— BEGIN Data section —
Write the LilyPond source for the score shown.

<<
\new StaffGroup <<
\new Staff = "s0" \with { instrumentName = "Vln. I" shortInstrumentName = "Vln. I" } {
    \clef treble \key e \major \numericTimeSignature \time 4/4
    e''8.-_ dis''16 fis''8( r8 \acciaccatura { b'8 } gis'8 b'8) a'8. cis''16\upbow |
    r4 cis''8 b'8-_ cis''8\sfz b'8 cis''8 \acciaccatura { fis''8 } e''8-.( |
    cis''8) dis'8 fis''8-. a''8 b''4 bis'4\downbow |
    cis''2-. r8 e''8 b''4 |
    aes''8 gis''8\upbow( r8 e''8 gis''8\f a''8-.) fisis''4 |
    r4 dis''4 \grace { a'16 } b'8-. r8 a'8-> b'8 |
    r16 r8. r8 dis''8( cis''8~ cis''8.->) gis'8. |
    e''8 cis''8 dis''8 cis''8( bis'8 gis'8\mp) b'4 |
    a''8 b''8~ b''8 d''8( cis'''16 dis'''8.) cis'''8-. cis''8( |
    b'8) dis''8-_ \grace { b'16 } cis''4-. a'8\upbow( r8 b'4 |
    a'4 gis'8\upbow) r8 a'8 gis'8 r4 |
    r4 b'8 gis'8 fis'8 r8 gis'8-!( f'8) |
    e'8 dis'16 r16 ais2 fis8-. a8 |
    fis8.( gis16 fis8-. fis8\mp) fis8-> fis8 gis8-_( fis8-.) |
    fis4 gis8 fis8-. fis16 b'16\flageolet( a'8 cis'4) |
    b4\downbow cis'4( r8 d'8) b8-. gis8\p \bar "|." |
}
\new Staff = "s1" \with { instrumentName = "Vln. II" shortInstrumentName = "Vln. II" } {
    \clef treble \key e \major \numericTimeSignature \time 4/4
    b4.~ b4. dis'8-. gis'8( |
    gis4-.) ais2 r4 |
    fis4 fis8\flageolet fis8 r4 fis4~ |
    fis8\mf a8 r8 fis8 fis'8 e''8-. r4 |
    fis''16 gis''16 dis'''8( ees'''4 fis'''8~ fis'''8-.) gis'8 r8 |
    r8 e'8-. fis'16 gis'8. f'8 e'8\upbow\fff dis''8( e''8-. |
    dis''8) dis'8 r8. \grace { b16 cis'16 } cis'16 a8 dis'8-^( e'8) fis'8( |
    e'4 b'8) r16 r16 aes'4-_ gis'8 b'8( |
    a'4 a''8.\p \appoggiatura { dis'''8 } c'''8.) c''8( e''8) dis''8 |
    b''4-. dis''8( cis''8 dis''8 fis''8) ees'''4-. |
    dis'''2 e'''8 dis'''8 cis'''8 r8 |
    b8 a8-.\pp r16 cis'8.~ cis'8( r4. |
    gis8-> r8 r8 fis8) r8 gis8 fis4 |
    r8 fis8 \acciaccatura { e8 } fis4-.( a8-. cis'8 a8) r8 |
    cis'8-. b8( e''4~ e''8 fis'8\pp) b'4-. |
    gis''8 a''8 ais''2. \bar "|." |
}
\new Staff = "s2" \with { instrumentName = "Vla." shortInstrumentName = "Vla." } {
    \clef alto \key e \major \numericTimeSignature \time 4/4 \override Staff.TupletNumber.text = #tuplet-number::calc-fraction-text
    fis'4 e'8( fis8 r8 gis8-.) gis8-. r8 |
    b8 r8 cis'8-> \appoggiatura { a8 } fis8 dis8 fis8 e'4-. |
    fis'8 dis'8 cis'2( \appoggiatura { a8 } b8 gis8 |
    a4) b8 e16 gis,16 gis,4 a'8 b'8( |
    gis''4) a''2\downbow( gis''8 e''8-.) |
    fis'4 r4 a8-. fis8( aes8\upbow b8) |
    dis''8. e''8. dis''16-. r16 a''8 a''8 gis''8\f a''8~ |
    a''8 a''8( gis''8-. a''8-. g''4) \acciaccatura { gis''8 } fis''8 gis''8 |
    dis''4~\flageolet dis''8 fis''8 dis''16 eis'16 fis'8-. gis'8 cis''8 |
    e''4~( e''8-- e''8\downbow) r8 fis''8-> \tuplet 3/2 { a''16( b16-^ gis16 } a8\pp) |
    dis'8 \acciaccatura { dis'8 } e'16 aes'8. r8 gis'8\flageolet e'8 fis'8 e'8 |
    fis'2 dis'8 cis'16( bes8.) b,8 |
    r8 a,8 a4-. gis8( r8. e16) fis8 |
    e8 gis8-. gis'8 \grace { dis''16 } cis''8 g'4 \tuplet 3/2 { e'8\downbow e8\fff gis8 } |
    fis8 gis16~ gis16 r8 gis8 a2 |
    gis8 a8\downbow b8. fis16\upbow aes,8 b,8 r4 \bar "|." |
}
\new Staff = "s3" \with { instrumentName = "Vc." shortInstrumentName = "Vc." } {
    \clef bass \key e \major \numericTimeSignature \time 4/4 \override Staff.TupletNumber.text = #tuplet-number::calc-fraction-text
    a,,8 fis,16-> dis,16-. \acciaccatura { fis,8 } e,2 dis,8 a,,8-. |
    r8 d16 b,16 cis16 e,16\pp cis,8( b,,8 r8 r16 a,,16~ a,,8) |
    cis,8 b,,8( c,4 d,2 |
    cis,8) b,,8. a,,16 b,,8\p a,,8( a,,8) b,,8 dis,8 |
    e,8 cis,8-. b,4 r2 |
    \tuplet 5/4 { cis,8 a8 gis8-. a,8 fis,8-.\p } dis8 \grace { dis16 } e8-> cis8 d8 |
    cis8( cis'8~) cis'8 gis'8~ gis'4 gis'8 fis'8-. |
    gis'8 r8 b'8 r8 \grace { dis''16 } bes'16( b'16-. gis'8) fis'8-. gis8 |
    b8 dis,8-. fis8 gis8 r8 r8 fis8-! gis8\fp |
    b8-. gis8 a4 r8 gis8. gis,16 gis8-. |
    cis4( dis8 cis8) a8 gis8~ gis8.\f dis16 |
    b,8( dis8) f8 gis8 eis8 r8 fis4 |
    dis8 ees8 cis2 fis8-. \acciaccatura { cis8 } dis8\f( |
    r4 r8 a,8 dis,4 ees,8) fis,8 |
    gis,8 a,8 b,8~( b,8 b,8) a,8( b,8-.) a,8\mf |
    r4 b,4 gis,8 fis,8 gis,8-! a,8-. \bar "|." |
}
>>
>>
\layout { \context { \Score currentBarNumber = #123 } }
— END Data section —
▸ Written problem
Locate every line in the items that contains the string "numericTimeSignature", and copy each of those lines in full.

▸ Result
    \clef treble \key e \major \numericTimeSignature \time 4/4
    \clef treble \key e \major \numericTimeSignature \time 4/4
    \clef alto \key e \major \numericTimeSignature \time 4/4 \override Staff.TupletNumber.text = #tuplet-number::calc-fraction-text
    \clef bass \key e \major \numericTimeSignature \time 4/4 \override Staff.TupletNumber.text = #tuplet-number::calc-fraction-text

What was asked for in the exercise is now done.